Your assignment: Using the entries below, quote exactly the span of lines that begins with the line containing "(182, 660) = (187, 545): yellow" and ends with the final line.

Dataset records:
Segment Open

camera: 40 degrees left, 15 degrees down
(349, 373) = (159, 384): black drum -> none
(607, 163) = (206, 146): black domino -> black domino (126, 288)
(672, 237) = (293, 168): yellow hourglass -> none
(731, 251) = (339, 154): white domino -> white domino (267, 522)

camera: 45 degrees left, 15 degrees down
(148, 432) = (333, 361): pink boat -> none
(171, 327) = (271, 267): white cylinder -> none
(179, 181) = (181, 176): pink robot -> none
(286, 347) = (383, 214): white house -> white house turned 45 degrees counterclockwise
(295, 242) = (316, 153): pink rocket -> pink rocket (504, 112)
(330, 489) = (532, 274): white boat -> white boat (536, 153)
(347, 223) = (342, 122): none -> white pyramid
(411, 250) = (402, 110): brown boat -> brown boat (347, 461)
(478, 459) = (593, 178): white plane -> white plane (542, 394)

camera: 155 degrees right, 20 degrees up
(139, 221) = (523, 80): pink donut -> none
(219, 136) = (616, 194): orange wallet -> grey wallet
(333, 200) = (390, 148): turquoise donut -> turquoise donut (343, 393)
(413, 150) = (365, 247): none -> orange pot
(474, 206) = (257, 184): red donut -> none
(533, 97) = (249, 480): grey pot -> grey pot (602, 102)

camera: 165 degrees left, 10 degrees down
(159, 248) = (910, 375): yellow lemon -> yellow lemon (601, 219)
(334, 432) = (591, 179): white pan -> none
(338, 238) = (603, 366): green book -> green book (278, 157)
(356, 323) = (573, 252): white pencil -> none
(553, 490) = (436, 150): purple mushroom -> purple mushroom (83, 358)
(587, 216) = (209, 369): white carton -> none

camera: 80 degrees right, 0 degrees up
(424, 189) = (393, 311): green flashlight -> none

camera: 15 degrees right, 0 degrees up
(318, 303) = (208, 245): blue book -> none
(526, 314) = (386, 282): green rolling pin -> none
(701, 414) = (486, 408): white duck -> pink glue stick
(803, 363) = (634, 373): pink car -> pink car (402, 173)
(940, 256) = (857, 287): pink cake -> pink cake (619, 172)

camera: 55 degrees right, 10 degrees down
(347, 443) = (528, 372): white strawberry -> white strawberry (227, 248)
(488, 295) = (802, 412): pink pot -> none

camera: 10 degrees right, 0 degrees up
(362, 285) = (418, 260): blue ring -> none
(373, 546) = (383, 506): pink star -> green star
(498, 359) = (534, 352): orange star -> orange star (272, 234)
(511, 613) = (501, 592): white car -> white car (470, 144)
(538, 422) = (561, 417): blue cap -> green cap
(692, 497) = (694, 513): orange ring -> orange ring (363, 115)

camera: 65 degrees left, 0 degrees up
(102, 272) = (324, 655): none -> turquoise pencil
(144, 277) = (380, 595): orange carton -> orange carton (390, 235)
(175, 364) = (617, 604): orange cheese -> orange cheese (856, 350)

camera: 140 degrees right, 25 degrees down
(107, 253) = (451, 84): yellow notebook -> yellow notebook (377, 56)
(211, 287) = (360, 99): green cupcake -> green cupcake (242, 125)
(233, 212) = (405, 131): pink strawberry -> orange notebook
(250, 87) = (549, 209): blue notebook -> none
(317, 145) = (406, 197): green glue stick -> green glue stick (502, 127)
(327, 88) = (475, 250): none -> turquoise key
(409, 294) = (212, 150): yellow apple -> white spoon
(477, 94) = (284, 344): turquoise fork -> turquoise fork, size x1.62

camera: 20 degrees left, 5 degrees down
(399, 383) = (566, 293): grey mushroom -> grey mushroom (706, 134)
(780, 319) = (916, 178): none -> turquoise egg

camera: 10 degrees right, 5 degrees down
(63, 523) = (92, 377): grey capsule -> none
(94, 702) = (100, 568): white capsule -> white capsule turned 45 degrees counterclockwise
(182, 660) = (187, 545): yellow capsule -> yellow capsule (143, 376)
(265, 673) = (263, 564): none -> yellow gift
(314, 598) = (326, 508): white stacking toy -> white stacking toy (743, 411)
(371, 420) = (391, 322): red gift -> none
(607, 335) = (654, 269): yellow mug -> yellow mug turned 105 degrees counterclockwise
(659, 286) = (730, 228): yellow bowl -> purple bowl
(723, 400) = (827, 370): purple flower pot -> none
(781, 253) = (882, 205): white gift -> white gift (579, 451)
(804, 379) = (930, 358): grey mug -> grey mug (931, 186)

Segment Closed

Answer area:
(182, 660) = (187, 545): yellow capsule -> yellow capsule (143, 376)
(265, 673) = (263, 564): none -> yellow gift
(314, 598) = (326, 508): white stacking toy -> white stacking toy (743, 411)
(371, 420) = (391, 322): red gift -> none
(607, 335) = (654, 269): yellow mug -> yellow mug turned 105 degrees counterclockwise
(659, 286) = (730, 228): yellow bowl -> purple bowl
(723, 400) = (827, 370): purple flower pot -> none
(781, 253) = (882, 205): white gift -> white gift (579, 451)
(804, 379) = (930, 358): grey mug -> grey mug (931, 186)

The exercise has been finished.